▶ _Activity_: Scan the following material for the string "shape" and copy each line in which it appears.

((

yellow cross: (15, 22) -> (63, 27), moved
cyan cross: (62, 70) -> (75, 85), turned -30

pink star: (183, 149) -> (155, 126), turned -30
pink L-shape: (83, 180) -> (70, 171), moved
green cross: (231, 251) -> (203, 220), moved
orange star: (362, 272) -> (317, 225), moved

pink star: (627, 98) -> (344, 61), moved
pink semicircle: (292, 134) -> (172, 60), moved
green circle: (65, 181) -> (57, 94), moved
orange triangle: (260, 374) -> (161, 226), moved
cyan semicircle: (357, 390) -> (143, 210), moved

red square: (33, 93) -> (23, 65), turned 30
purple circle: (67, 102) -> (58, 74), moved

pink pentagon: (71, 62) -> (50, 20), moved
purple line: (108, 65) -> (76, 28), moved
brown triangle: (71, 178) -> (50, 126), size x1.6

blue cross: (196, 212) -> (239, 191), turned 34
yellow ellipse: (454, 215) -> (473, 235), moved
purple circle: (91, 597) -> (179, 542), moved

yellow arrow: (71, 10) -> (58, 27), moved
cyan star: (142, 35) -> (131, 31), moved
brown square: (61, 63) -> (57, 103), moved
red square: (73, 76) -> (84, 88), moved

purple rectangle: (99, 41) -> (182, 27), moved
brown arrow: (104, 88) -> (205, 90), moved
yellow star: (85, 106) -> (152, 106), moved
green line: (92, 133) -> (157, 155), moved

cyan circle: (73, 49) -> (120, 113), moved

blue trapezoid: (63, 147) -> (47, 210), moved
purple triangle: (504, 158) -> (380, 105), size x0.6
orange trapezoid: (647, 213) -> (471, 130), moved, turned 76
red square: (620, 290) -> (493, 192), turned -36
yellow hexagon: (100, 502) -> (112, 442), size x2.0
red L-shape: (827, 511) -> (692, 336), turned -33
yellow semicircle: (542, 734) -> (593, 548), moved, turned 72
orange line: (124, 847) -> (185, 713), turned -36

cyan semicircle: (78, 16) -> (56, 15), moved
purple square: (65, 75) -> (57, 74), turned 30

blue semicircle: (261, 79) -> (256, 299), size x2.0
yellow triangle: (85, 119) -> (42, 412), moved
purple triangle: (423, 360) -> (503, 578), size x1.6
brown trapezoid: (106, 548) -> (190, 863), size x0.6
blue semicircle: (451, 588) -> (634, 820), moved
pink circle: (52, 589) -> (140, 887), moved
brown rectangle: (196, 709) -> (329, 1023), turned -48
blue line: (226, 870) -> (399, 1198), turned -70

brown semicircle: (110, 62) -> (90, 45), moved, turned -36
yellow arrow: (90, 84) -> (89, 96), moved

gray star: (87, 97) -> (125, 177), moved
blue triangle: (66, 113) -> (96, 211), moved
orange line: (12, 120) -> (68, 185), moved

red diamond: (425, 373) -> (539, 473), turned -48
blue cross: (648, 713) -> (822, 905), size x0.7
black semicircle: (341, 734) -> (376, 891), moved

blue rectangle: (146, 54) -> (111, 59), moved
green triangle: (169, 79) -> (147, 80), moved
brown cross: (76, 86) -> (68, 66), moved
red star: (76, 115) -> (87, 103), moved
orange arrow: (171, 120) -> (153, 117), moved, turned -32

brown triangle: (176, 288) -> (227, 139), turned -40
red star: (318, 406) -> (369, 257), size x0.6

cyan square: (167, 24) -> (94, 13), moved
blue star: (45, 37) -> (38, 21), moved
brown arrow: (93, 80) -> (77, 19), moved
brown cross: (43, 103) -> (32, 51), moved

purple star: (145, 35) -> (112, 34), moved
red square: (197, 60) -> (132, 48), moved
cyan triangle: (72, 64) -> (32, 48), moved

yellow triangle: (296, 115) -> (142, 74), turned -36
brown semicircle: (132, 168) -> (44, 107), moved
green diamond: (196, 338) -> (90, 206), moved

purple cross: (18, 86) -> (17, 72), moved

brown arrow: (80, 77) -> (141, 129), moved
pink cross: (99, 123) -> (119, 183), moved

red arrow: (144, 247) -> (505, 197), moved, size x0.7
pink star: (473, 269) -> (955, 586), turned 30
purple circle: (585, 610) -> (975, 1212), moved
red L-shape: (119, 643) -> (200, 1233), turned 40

))

▶ _Result_:
pink L-shape: (83, 180) -> (70, 171), moved
red L-shape: (827, 511) -> (692, 336), turned -33
red L-shape: (119, 643) -> (200, 1233), turned 40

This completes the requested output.